STORED DATA:
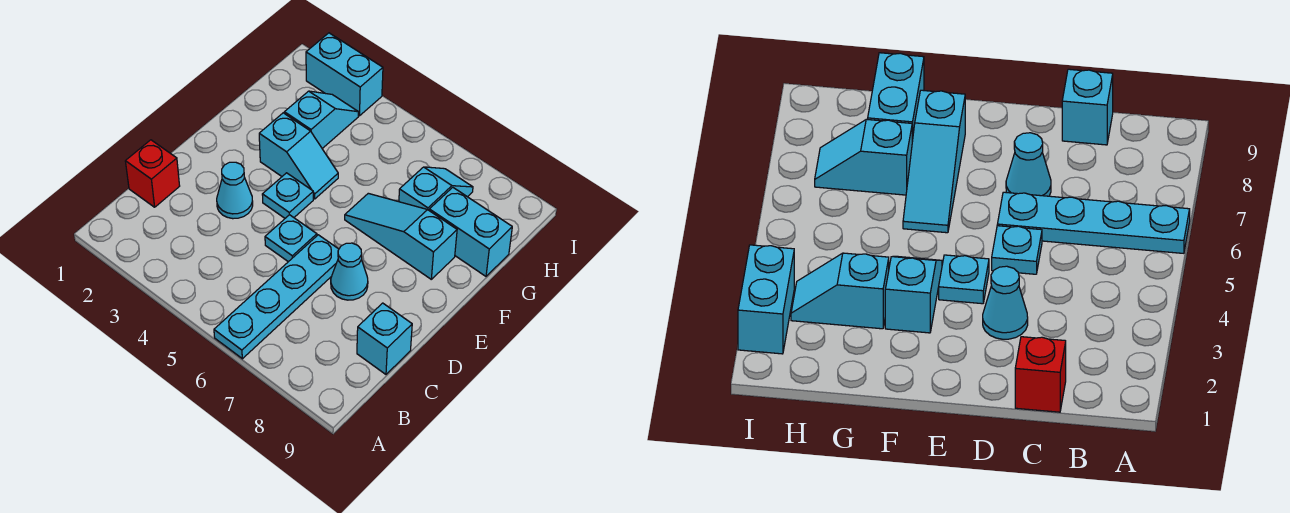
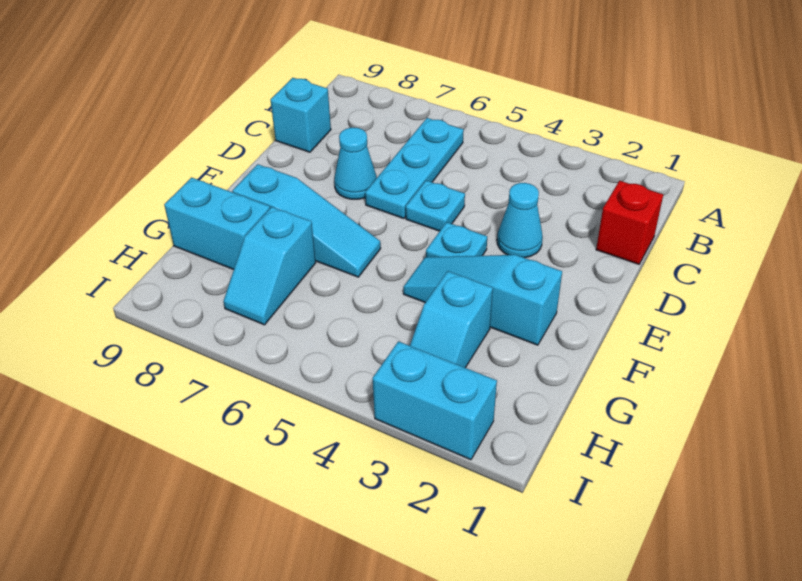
cyan plate A6:D6 level 1 -> cyan plate B6:D6 level 1
cyan slope F3:F4 level 1 top 3 -> cyan slope F2:F4 level 1 top 2

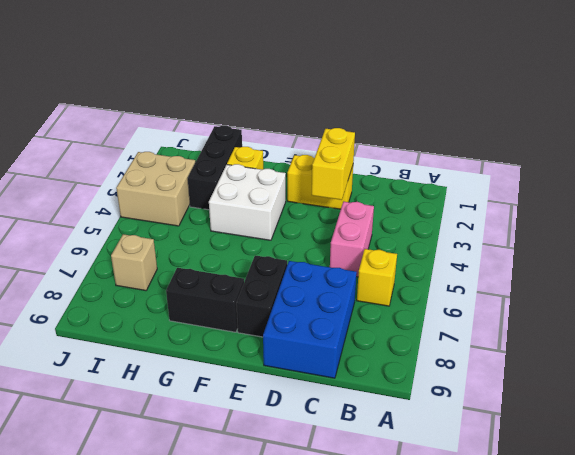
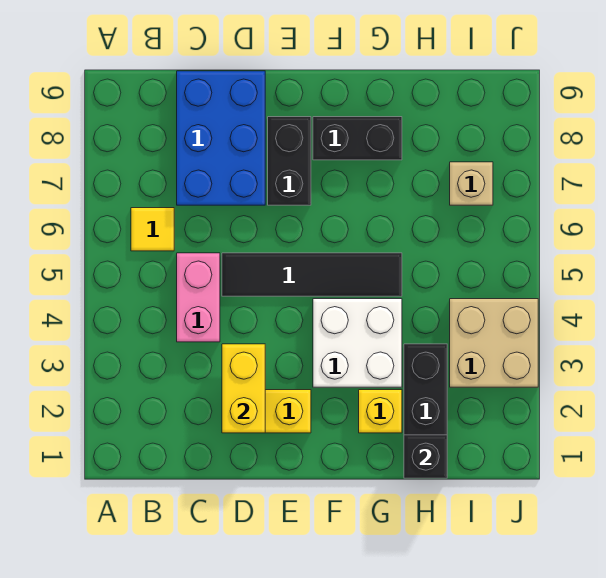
yellow brick B6 level 1 -> yellow tile B6 level 1
none -> black tile D5:G5 level 1
none -> black brick H1 level 2

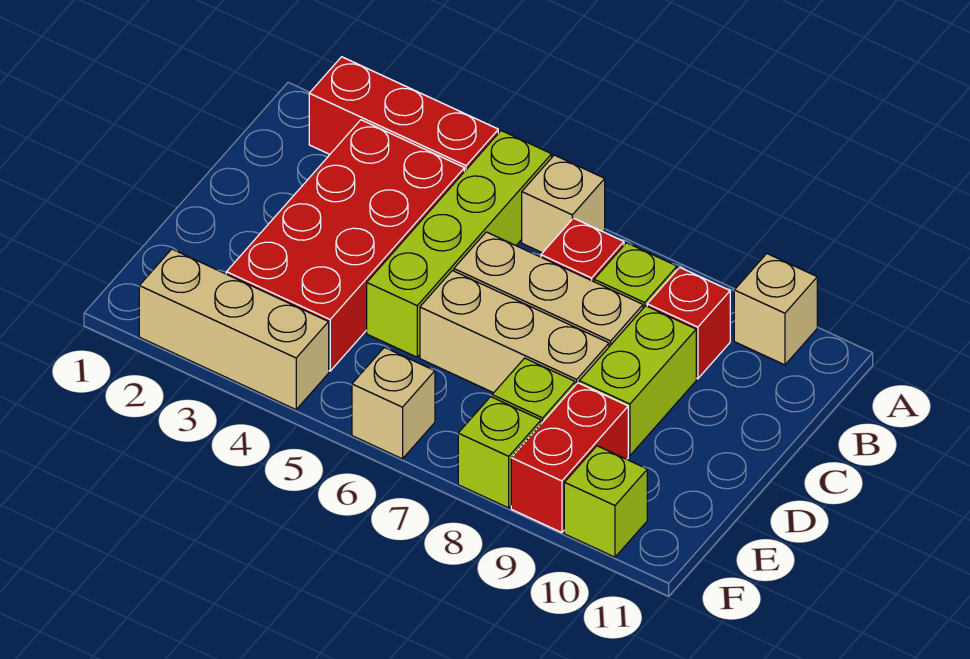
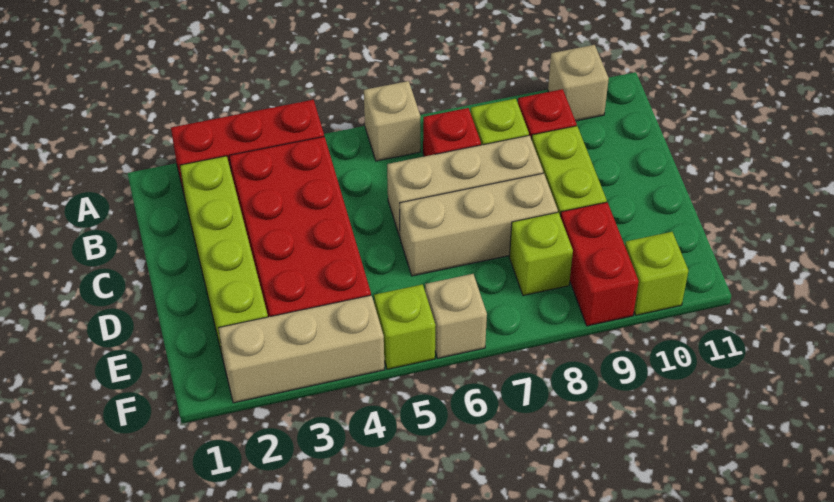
lime brick A5:D5 level 1 -> lime brick B2:E2 level 1
lime brick F8 level 1 -> lime brick F5 level 1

TASK DIRECTIONS:
In your copy, include no pictures, but reproduce all records exactly.

ANSWER FOR THE TASK:
cyan plate A6:D6 level 1 -> cyan plate B6:D6 level 1
cyan slope F3:F4 level 1 top 3 -> cyan slope F2:F4 level 1 top 2

yellow brick B6 level 1 -> yellow tile B6 level 1
none -> black tile D5:G5 level 1
none -> black brick H1 level 2

lime brick A5:D5 level 1 -> lime brick B2:E2 level 1
lime brick F8 level 1 -> lime brick F5 level 1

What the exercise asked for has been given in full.